== Given entries ==
>>>>
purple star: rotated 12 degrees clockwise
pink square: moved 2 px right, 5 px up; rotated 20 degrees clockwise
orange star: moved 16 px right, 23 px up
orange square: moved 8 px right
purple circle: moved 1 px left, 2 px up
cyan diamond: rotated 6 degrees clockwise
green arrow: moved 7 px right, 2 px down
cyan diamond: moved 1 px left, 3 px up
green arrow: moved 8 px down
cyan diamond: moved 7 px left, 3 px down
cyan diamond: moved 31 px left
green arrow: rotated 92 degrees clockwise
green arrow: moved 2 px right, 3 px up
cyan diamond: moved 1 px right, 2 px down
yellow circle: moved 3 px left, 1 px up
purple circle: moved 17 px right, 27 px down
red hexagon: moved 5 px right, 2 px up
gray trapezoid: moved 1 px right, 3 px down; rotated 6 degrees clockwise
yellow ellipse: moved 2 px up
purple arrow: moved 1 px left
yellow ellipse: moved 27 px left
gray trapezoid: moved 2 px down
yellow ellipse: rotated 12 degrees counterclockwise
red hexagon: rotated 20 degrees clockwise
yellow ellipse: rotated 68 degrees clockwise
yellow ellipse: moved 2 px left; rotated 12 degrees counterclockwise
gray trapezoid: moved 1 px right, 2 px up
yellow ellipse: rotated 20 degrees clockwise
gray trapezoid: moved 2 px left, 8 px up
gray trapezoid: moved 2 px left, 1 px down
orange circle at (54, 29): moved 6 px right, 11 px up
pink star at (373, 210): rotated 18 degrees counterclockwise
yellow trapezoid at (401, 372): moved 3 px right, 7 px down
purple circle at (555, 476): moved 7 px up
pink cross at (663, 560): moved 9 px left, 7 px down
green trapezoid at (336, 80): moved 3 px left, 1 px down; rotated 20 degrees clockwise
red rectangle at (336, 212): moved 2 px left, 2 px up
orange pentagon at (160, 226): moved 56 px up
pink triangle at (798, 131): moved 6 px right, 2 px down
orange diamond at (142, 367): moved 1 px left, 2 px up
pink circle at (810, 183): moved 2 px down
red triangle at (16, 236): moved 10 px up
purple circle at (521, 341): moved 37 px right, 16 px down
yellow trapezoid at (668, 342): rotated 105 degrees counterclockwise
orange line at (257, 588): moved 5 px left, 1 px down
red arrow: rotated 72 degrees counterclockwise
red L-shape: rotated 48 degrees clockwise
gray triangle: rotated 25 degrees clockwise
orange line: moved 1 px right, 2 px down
<<<<
== Written problem ==
Return the stretch of the data from the start through the line containing "green arrow: moved 7 px right, 2 px down", both ends included, reproducing each line exactly.

== The completed task ==
purple star: rotated 12 degrees clockwise
pink square: moved 2 px right, 5 px up; rotated 20 degrees clockwise
orange star: moved 16 px right, 23 px up
orange square: moved 8 px right
purple circle: moved 1 px left, 2 px up
cyan diamond: rotated 6 degrees clockwise
green arrow: moved 7 px right, 2 px down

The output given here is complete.